++++ Available data

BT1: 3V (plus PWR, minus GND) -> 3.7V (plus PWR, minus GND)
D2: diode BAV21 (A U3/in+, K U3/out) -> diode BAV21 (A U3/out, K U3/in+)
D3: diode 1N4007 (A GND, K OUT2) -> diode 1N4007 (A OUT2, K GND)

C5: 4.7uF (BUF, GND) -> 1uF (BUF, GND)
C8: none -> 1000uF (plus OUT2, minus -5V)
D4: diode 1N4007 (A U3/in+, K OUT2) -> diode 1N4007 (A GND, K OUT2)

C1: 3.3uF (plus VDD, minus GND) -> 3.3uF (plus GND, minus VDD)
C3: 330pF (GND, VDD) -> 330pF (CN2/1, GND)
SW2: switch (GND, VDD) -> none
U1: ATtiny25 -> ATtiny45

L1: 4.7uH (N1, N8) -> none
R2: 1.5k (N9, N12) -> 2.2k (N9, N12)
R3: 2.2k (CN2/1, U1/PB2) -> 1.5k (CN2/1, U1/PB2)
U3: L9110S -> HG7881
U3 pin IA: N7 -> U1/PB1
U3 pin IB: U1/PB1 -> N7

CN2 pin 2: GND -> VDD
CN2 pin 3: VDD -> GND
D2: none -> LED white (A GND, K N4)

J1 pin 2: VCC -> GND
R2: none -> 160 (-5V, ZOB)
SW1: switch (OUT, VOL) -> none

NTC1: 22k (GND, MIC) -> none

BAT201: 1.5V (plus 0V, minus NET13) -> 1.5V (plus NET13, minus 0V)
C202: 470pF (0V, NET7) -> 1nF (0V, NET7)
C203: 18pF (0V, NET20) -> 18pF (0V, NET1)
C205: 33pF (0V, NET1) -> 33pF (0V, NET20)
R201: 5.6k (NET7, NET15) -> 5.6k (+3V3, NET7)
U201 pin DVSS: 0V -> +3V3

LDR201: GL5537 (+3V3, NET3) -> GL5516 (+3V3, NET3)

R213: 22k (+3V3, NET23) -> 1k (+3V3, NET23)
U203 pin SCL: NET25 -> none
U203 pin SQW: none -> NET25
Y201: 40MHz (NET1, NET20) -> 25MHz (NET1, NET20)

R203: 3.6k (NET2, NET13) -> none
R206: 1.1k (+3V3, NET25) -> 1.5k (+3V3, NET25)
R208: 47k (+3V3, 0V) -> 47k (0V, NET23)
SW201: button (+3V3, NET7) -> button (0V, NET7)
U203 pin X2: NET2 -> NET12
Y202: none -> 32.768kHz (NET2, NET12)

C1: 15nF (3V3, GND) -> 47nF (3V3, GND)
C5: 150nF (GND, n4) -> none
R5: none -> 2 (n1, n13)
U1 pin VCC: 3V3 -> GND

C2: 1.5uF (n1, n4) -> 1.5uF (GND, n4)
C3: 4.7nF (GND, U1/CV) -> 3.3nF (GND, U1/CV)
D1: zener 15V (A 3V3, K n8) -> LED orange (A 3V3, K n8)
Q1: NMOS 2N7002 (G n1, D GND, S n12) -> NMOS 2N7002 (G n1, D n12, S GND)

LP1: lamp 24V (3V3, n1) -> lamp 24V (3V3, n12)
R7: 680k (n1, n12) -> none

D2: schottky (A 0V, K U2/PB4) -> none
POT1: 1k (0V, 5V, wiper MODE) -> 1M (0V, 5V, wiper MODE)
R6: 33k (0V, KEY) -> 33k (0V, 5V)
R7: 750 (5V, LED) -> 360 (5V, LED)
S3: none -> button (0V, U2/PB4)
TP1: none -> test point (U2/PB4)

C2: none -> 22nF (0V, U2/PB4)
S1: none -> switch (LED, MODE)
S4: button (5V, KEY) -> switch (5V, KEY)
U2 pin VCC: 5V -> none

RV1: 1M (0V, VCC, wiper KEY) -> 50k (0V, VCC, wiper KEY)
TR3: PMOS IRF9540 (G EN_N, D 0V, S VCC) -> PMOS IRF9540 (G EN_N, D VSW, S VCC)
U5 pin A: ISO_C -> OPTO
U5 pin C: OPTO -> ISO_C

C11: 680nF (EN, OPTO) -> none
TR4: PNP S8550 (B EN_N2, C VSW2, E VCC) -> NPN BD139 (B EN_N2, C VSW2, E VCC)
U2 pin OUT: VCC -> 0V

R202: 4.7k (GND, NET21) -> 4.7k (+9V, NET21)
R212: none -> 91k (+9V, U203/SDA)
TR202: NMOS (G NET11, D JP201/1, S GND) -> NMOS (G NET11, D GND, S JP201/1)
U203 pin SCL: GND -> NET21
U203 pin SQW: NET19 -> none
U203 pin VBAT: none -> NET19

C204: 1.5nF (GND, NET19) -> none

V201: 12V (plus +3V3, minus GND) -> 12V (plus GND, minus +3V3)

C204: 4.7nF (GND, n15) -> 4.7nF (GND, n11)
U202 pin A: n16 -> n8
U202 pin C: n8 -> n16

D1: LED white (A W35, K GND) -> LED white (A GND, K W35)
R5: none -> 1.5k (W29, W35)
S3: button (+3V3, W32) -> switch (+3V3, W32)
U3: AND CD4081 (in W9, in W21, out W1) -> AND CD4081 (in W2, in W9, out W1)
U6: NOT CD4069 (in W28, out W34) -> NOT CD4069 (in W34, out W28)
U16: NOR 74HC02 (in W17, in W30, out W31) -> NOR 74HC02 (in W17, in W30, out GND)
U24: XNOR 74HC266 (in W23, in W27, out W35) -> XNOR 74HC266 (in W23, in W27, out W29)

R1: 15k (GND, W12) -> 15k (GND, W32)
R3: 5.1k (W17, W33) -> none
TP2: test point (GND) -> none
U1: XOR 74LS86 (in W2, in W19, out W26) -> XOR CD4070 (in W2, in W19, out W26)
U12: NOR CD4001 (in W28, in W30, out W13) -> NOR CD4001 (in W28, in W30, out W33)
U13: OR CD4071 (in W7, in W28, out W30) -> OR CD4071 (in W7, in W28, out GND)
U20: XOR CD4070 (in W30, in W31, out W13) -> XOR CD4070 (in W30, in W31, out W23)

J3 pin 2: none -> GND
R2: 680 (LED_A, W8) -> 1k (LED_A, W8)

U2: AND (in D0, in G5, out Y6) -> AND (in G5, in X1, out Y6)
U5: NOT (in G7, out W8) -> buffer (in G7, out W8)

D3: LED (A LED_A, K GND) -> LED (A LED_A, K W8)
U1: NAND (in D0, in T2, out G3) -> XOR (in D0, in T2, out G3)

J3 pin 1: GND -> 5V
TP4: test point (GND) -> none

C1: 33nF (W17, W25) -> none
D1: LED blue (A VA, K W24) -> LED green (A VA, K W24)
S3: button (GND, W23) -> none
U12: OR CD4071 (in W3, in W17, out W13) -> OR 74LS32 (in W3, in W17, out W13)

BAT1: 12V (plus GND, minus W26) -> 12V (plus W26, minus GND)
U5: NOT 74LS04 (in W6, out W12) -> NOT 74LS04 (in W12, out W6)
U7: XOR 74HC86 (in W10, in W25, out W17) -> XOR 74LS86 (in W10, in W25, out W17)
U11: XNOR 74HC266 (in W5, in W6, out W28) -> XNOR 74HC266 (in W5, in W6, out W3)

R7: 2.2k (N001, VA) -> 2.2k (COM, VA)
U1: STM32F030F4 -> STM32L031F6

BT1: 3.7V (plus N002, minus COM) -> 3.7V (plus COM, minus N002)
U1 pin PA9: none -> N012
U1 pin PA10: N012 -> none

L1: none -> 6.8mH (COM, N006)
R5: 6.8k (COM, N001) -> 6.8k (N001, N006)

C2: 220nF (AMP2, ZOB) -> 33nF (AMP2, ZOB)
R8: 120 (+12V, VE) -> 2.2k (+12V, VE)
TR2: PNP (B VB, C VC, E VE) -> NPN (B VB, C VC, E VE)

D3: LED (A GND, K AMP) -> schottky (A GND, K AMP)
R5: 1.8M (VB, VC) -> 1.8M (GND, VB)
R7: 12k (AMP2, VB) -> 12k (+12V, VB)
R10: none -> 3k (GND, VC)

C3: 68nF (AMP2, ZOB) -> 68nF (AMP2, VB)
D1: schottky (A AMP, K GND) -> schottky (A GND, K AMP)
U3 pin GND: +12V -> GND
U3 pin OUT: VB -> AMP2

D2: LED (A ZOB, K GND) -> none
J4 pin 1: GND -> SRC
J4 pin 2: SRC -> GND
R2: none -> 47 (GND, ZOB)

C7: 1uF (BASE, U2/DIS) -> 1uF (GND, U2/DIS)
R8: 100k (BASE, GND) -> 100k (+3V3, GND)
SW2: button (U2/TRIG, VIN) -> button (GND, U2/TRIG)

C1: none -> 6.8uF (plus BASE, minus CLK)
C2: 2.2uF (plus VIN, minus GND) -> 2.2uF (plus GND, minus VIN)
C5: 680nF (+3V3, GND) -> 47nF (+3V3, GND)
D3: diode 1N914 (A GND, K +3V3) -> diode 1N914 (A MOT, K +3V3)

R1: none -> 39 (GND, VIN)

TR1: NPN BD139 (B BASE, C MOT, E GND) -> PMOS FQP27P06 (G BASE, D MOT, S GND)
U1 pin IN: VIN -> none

++++++++

(Problem to work on): Give back exactly the lines above, from the line containing "U1: ATtiny25 -> ATtiny45" through the line containing "J1 pin 2: VCC -> GND", with both end lines and nothing more.

(Exercise solution):
U1: ATtiny25 -> ATtiny45

L1: 4.7uH (N1, N8) -> none
R2: 1.5k (N9, N12) -> 2.2k (N9, N12)
R3: 2.2k (CN2/1, U1/PB2) -> 1.5k (CN2/1, U1/PB2)
U3: L9110S -> HG7881
U3 pin IA: N7 -> U1/PB1
U3 pin IB: U1/PB1 -> N7

CN2 pin 2: GND -> VDD
CN2 pin 3: VDD -> GND
D2: none -> LED white (A GND, K N4)

J1 pin 2: VCC -> GND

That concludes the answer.